**Problem to solve**.
Without including the pictures, copy out every line below.

[[ Information provided open ]]

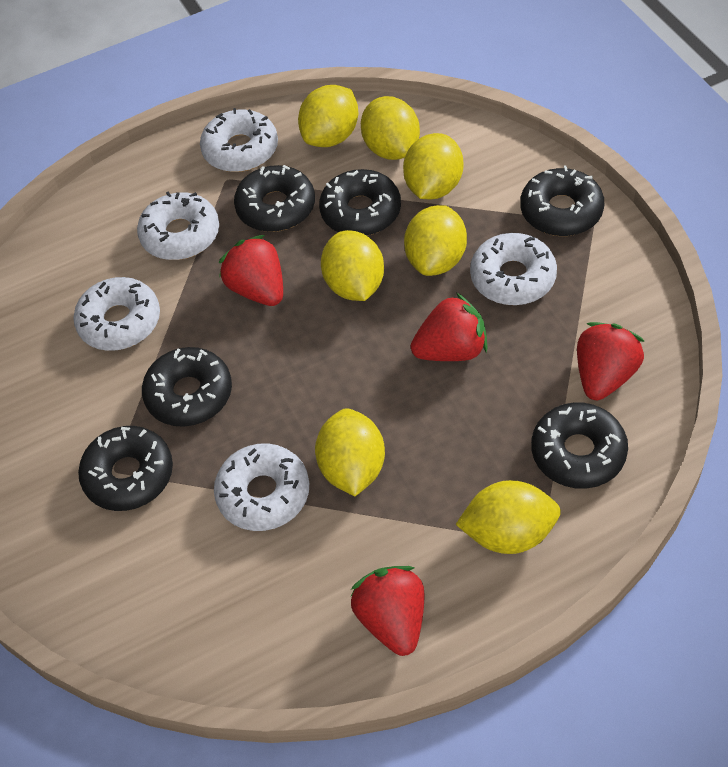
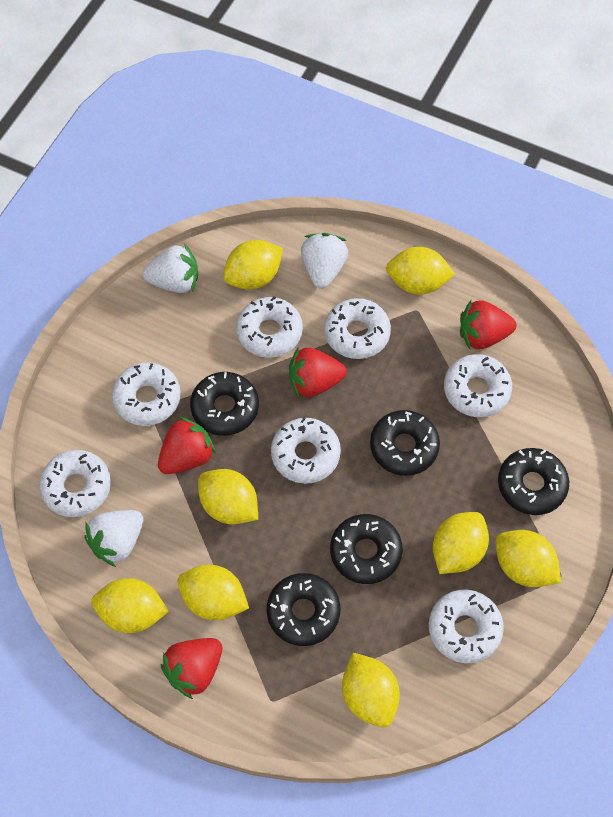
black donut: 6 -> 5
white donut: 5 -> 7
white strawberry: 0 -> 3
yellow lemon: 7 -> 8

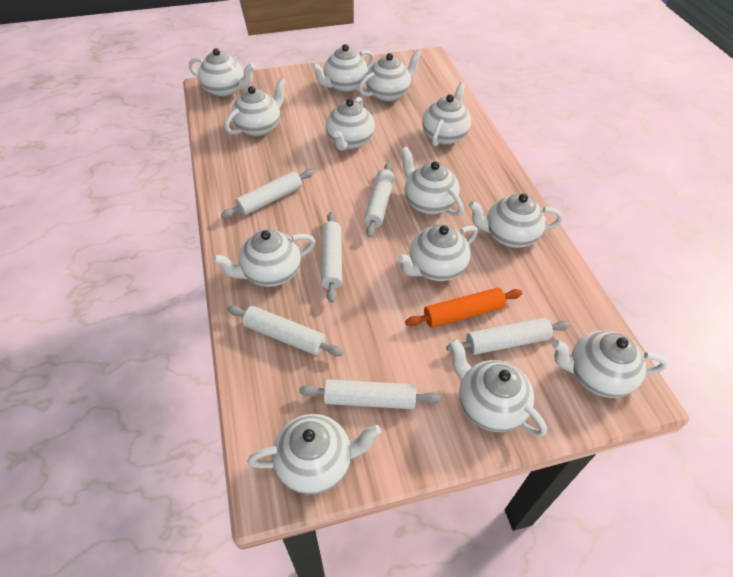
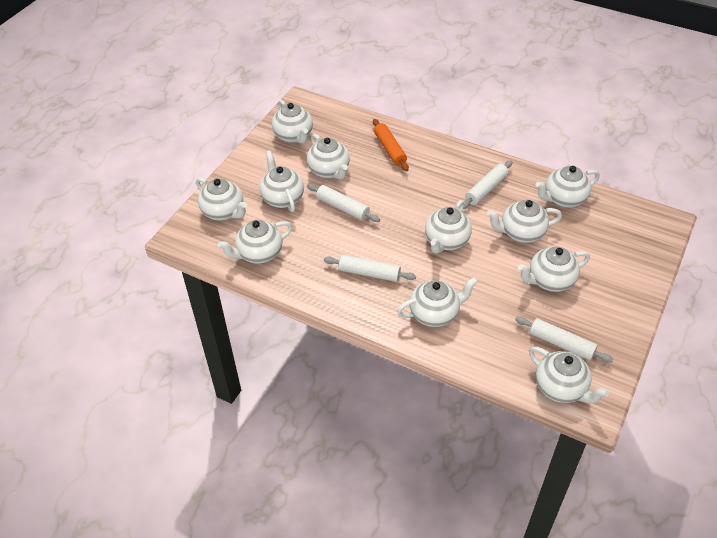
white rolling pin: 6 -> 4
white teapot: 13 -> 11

[[ Information provided closed ]]

**Solution to this problem**.
black donut: 6 -> 5
white donut: 5 -> 7
white strawberry: 0 -> 3
yellow lemon: 7 -> 8

white rolling pin: 6 -> 4
white teapot: 13 -> 11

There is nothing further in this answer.